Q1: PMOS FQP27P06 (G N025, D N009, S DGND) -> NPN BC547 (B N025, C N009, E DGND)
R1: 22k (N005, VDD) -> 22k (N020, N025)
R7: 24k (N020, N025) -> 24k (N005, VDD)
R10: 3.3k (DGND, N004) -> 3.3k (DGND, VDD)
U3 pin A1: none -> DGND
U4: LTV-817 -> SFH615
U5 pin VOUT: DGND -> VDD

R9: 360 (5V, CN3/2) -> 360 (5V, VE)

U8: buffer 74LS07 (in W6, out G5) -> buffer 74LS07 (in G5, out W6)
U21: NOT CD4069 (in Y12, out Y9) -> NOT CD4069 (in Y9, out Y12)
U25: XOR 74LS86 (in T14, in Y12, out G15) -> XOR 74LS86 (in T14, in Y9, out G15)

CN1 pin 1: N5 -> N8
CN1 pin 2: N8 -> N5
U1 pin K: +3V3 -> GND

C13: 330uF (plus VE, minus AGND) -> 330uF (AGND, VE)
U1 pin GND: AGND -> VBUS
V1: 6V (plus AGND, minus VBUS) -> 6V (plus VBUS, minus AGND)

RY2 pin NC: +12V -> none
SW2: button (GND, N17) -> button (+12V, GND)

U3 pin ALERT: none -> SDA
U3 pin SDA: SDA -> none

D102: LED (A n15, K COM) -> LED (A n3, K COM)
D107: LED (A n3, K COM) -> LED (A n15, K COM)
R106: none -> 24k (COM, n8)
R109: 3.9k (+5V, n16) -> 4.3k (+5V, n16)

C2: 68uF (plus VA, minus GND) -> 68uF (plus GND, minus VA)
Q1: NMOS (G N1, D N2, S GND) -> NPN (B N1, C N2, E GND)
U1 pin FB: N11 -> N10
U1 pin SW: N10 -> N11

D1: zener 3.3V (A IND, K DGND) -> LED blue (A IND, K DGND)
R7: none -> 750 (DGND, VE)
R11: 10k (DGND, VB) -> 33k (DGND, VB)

· · · · · · ·

▶ _TASK STATEMENT_:
The expected result is every line above containing the string "AGND".

▶ _TASK RESPONSE_:
C13: 330uF (plus VE, minus AGND) -> 330uF (AGND, VE)
U1 pin GND: AGND -> VBUS
V1: 6V (plus AGND, minus VBUS) -> 6V (plus VBUS, minus AGND)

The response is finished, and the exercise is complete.